Work task: Output the line that contains "(276, 403) = (233, 319): blue" together with each line after it, through the final line of the listing below, word for word; omit pictures.

BEGIN Records for this task

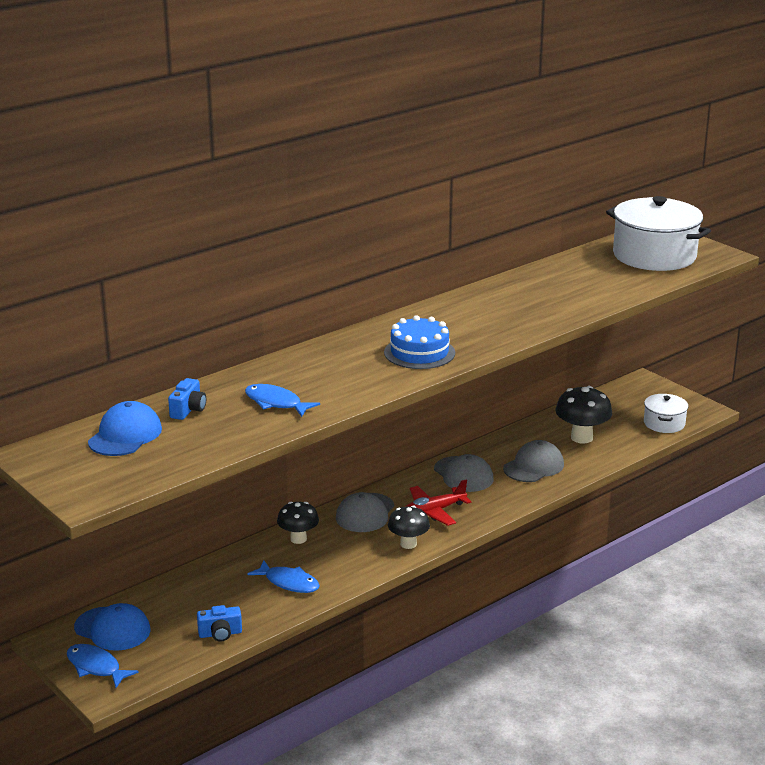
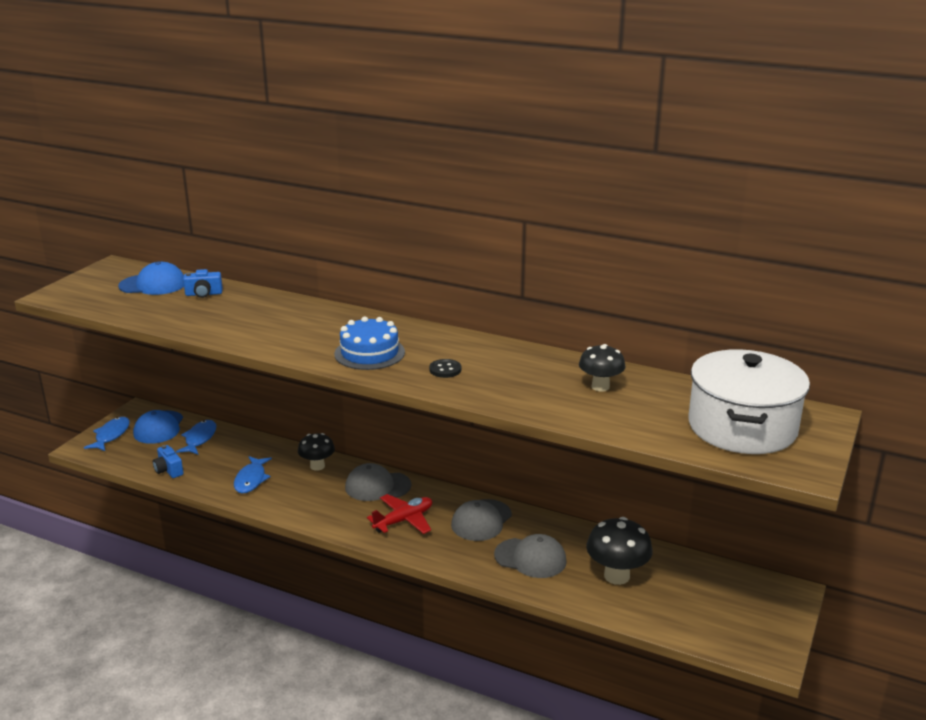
camera: 65 degrees right, 0 degrees up
(276, 403) = (233, 319): blue fish -> blue fish (199, 438)
(408, 544) = (341, 521): black mushroom -> black mushroom (600, 387)
(433, 512) = (404, 520): red plane -> red plane turned 105 degrees clockwise
(481, 329) = (445, 370): none -> black button
(664, 423) = (705, 629): white pot -> none

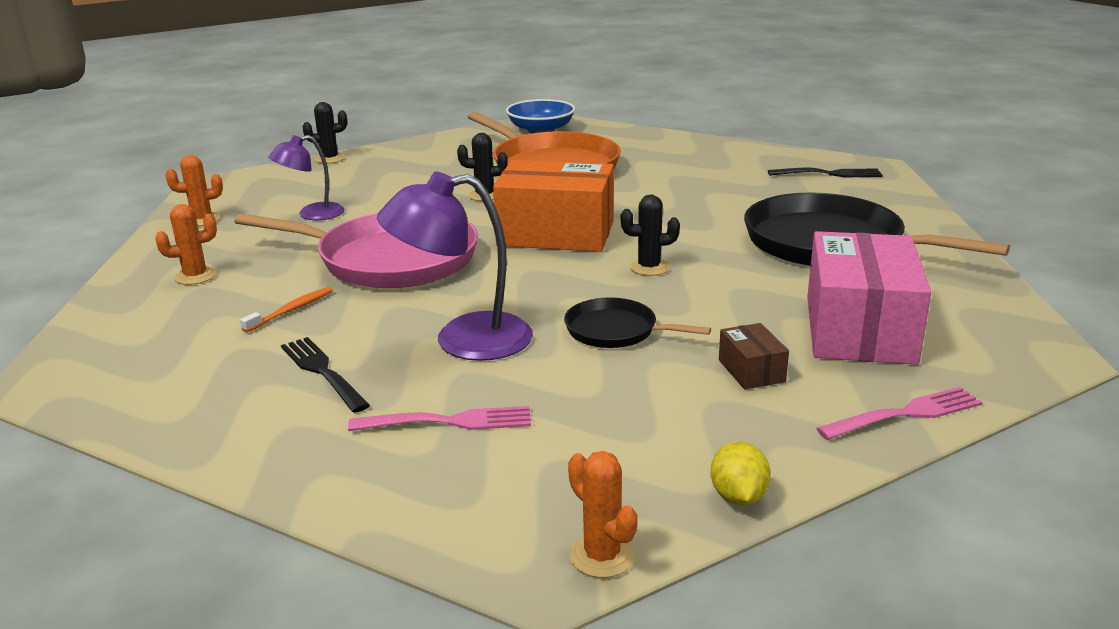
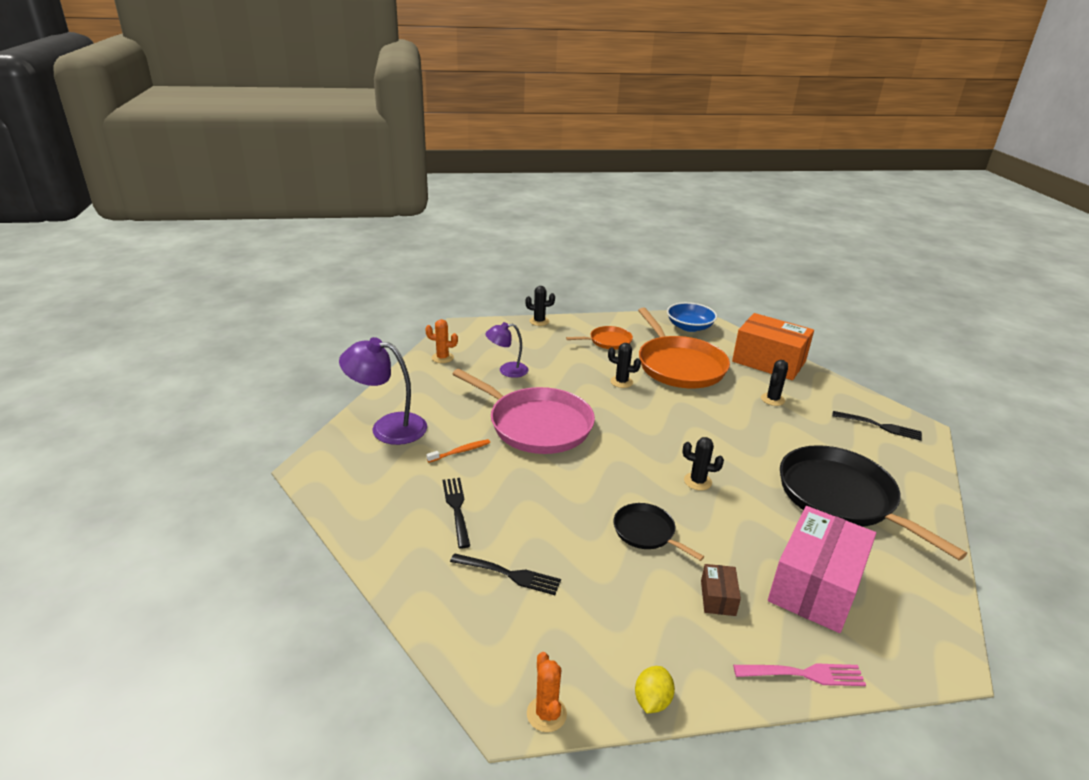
camera: 20 degrees right, 5 degrees up
(195, 276) = (420, 406): orange cactus -> none
(440, 161) = (608, 341): none -> orange pan
(447, 422) = (508, 574): pink fork -> black fork
(463, 340) = (548, 509): purple lamp -> purple lamp (388, 427)
(556, 233) = (651, 431): orange box -> orange box (769, 361)
(689, 175) = (772, 399): none -> black cactus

END Records for this task

Written answer:
(276, 403) = (233, 319): blue fish -> blue fish (199, 438)
(408, 544) = (341, 521): black mushroom -> black mushroom (600, 387)
(433, 512) = (404, 520): red plane -> red plane turned 105 degrees clockwise
(481, 329) = (445, 370): none -> black button
(664, 423) = (705, 629): white pot -> none

camera: 20 degrees right, 5 degrees up
(195, 276) = (420, 406): orange cactus -> none
(440, 161) = (608, 341): none -> orange pan
(447, 422) = (508, 574): pink fork -> black fork
(463, 340) = (548, 509): purple lamp -> purple lamp (388, 427)
(556, 233) = (651, 431): orange box -> orange box (769, 361)
(689, 175) = (772, 399): none -> black cactus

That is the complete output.